__EXERCISE__: Below are records; work out how many of their lines contain "cupcake" and give only that number.

----- EXERCISE MATERIALS

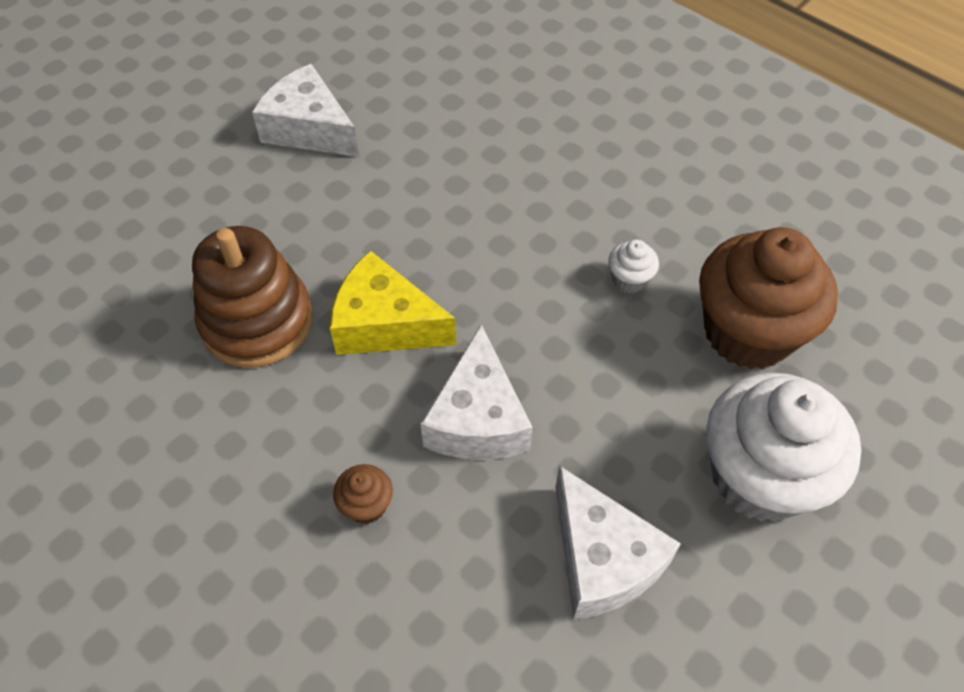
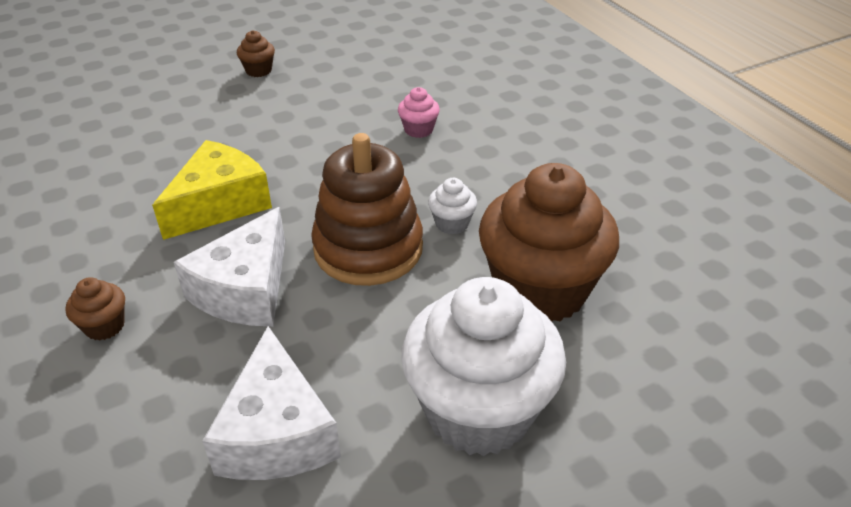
camera: 20 degrees right, 15 degrees down
brown stacking toy [192,226,313,367] -> brown stacking toy moved to [311,133,423,286]
white cheese [252,64,359,157] -> brown cupcake [237,30,275,77]
yellow cheese [330,250,456,355] -> yellow cheese turned 90 degrees clockwise [152,140,272,240]
none -> pink cupcake [398,87,440,138]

----------

__RESULT__: 2